> **Raw data**:
►

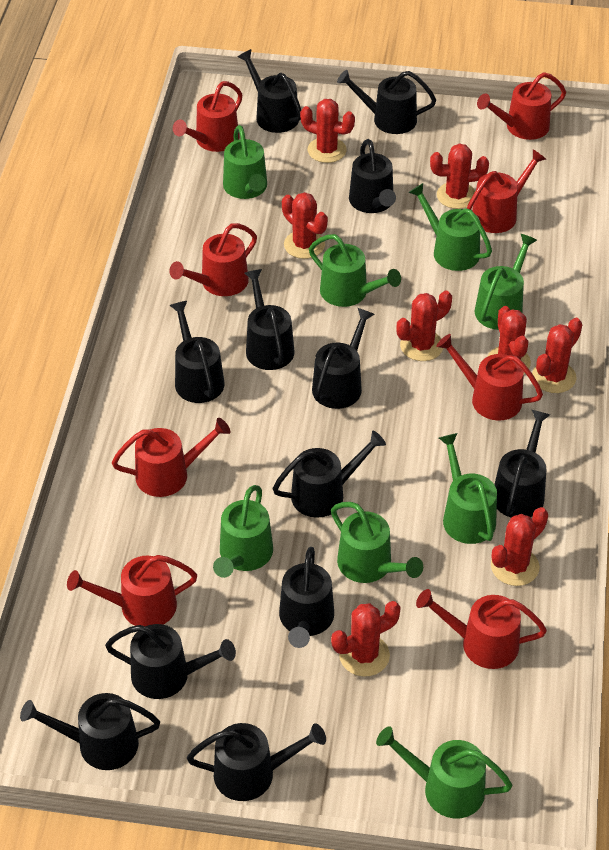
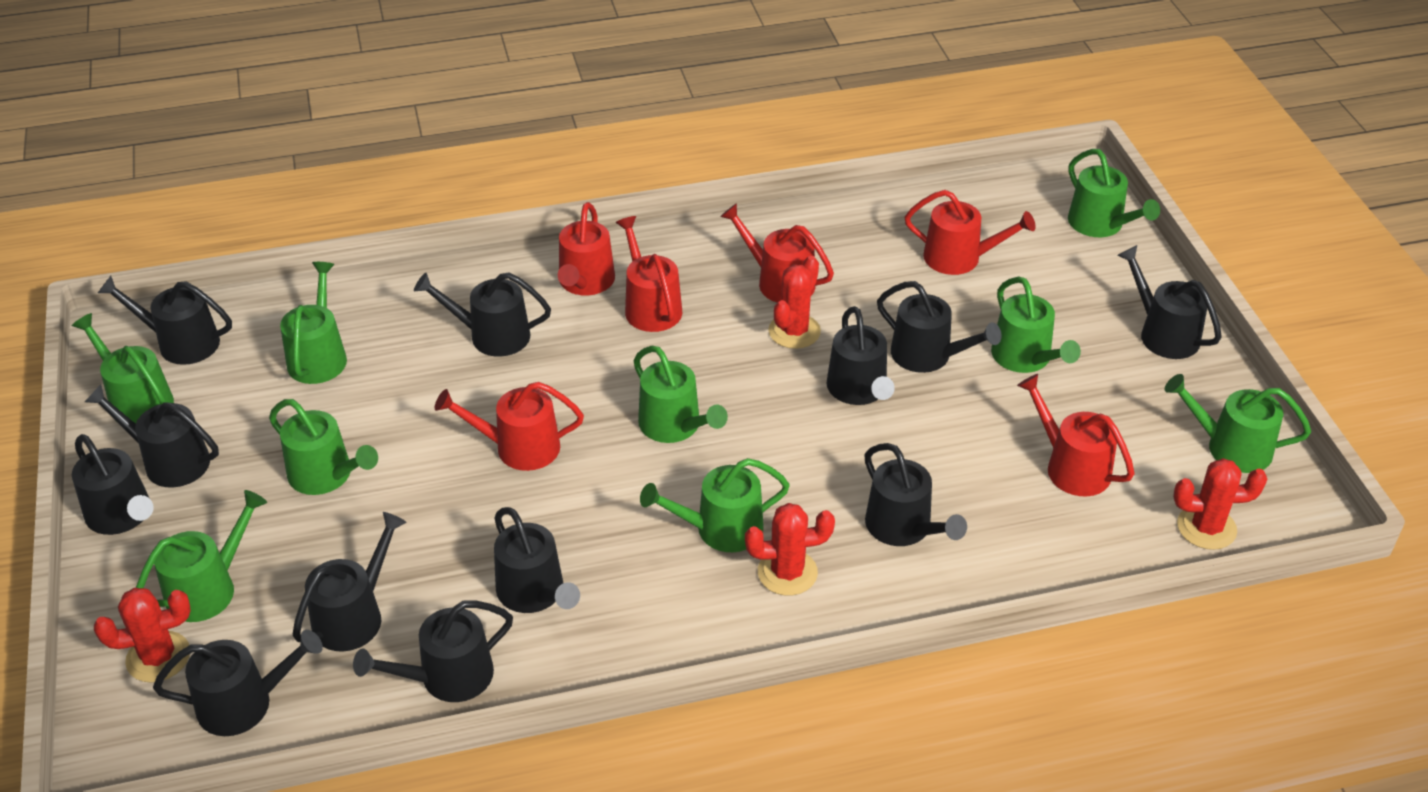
green watering can: 8 -> 9
red cactus: 8 -> 4
red watering can: 8 -> 6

◄

> **Work item**:
Among the lines above, find those containing the word "watering" and copy each.

> **Your solution**:
green watering can: 8 -> 9
red watering can: 8 -> 6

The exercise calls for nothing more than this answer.